The answer should be an exact copy of the data.
○ ○ ○ ○ ○
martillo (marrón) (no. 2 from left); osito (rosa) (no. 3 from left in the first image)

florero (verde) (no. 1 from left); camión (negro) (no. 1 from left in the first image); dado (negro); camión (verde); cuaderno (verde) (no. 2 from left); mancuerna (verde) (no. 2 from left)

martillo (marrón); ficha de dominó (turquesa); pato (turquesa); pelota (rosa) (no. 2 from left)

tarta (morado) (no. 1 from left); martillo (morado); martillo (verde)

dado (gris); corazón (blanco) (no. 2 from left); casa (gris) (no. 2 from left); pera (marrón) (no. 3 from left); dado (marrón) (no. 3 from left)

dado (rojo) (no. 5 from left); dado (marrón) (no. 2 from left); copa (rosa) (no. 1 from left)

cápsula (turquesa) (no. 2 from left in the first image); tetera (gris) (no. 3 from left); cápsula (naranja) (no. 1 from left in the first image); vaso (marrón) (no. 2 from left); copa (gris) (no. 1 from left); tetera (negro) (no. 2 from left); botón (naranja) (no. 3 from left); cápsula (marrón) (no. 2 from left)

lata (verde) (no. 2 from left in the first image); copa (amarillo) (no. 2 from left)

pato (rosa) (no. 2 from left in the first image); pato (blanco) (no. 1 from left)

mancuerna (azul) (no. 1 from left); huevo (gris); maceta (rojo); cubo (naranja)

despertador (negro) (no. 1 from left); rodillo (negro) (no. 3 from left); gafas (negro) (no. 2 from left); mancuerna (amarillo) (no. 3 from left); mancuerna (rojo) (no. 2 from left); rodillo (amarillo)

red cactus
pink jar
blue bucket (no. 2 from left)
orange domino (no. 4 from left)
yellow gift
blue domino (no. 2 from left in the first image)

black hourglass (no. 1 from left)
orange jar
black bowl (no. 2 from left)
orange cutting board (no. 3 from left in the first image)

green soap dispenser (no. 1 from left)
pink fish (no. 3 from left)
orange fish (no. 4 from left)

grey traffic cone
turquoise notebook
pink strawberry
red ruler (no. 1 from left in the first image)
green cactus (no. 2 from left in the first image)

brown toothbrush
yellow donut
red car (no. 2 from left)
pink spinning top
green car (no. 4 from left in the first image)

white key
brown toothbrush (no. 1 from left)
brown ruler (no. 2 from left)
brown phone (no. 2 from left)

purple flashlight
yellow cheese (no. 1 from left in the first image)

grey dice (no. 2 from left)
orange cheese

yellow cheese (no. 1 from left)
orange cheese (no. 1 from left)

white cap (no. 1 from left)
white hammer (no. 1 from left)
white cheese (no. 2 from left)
○ ○ ○ ○ ○
**RESPONSE FOR THIS EXERCISE**:
martillo (marrón) (no. 2 from left); osito (rosa) (no. 3 from left in the first image)

florero (verde) (no. 1 from left); camión (negro) (no. 1 from left in the first image); dado (negro); camión (verde); cuaderno (verde) (no. 2 from left); mancuerna (verde) (no. 2 from left)

martillo (marrón); ficha de dominó (turquesa); pato (turquesa); pelota (rosa) (no. 2 from left)

tarta (morado) (no. 1 from left); martillo (morado); martillo (verde)

dado (gris); corazón (blanco) (no. 2 from left); casa (gris) (no. 2 from left); pera (marrón) (no. 3 from left); dado (marrón) (no. 3 from left)

dado (rojo) (no. 5 from left); dado (marrón) (no. 2 from left); copa (rosa) (no. 1 from left)

cápsula (turquesa) (no. 2 from left in the first image); tetera (gris) (no. 3 from left); cápsula (naranja) (no. 1 from left in the first image); vaso (marrón) (no. 2 from left); copa (gris) (no. 1 from left); tetera (negro) (no. 2 from left); botón (naranja) (no. 3 from left); cápsula (marrón) (no. 2 from left)

lata (verde) (no. 2 from left in the first image); copa (amarillo) (no. 2 from left)

pato (rosa) (no. 2 from left in the first image); pato (blanco) (no. 1 from left)

mancuerna (azul) (no. 1 from left); huevo (gris); maceta (rojo); cubo (naranja)

despertador (negro) (no. 1 from left); rodillo (negro) (no. 3 from left); gafas (negro) (no. 2 from left); mancuerna (amarillo) (no. 3 from left); mancuerna (rojo) (no. 2 from left); rodillo (amarillo)

red cactus
pink jar
blue bucket (no. 2 from left)
orange domino (no. 4 from left)
yellow gift
blue domino (no. 2 from left in the first image)

black hourglass (no. 1 from left)
orange jar
black bowl (no. 2 from left)
orange cutting board (no. 3 from left in the first image)

green soap dispenser (no. 1 from left)
pink fish (no. 3 from left)
orange fish (no. 4 from left)

grey traffic cone
turquoise notebook
pink strawberry
red ruler (no. 1 from left in the first image)
green cactus (no. 2 from left in the first image)

brown toothbrush
yellow donut
red car (no. 2 from left)
pink spinning top
green car (no. 4 from left in the first image)

white key
brown toothbrush (no. 1 from left)
brown ruler (no. 2 from left)
brown phone (no. 2 from left)

purple flashlight
yellow cheese (no. 1 from left in the first image)

grey dice (no. 2 from left)
orange cheese

yellow cheese (no. 1 from left)
orange cheese (no. 1 from left)

white cap (no. 1 from left)
white hammer (no. 1 from left)
white cheese (no. 2 from left)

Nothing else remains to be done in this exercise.